§ Data supplied:
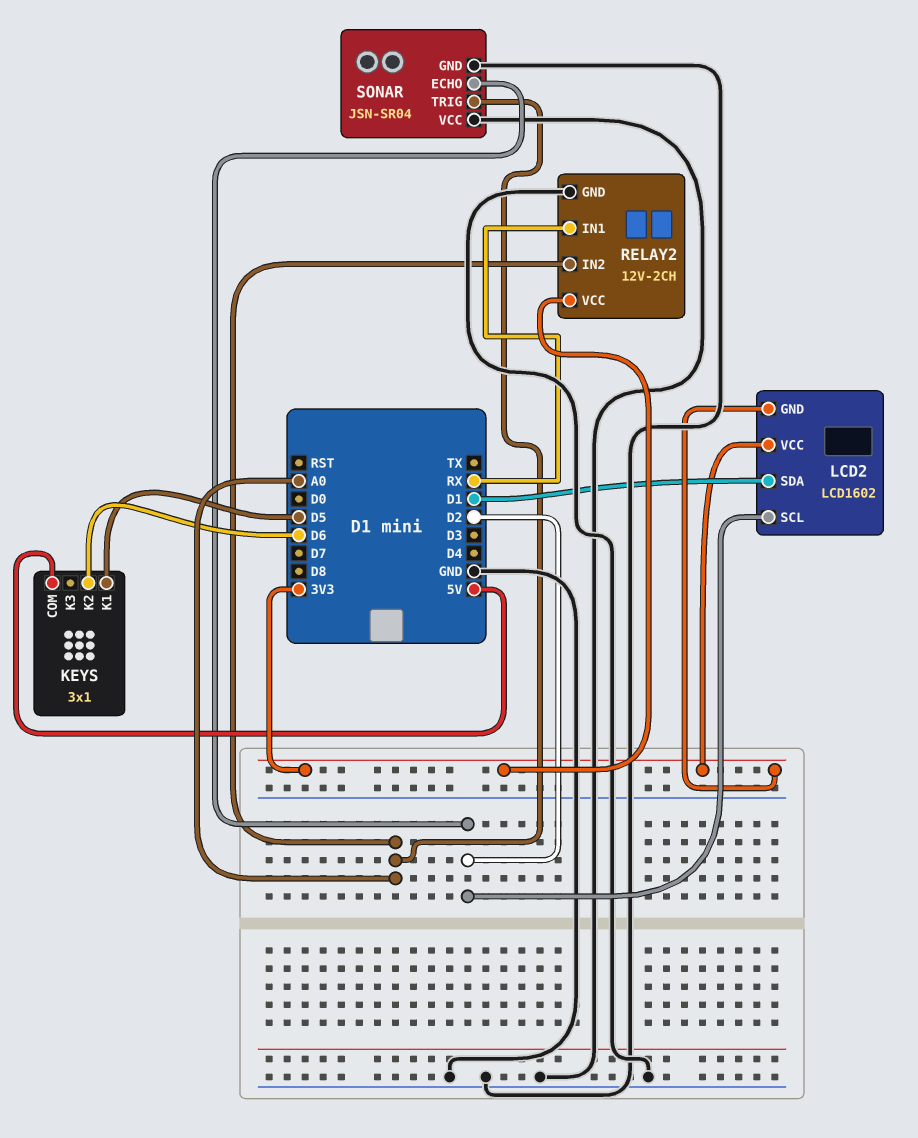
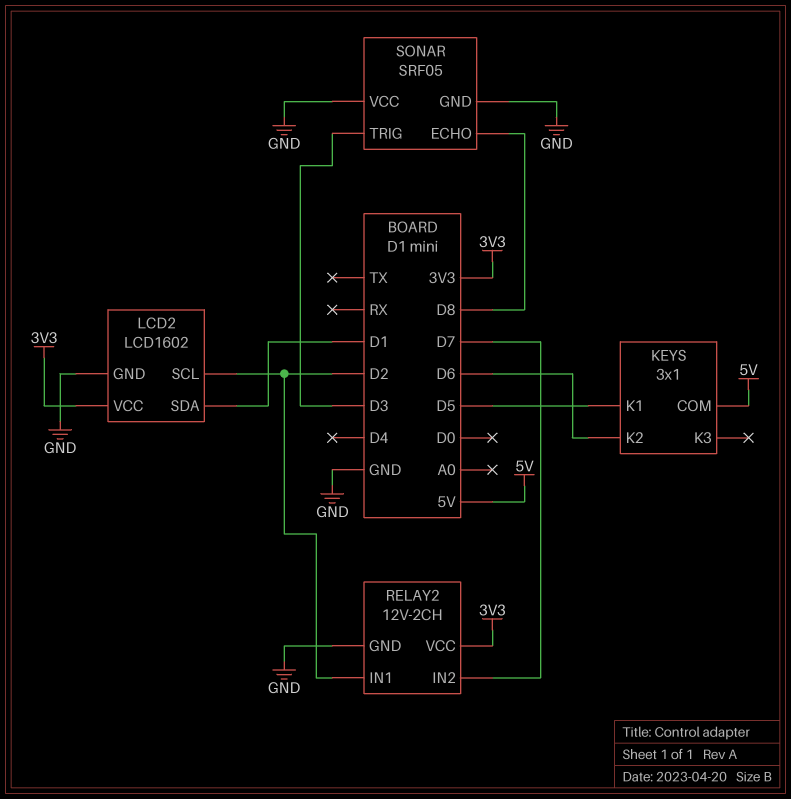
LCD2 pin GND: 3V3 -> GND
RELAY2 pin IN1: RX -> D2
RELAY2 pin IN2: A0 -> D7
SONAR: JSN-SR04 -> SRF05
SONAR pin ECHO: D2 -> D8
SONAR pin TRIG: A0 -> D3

§ What is being asked:
Exactly the lines from the one with "SONAR: JSN-SR04 -> SRF05" through the end of the entries, both included, should be written out, and no others.

§ Answer box:
SONAR: JSN-SR04 -> SRF05
SONAR pin ECHO: D2 -> D8
SONAR pin TRIG: A0 -> D3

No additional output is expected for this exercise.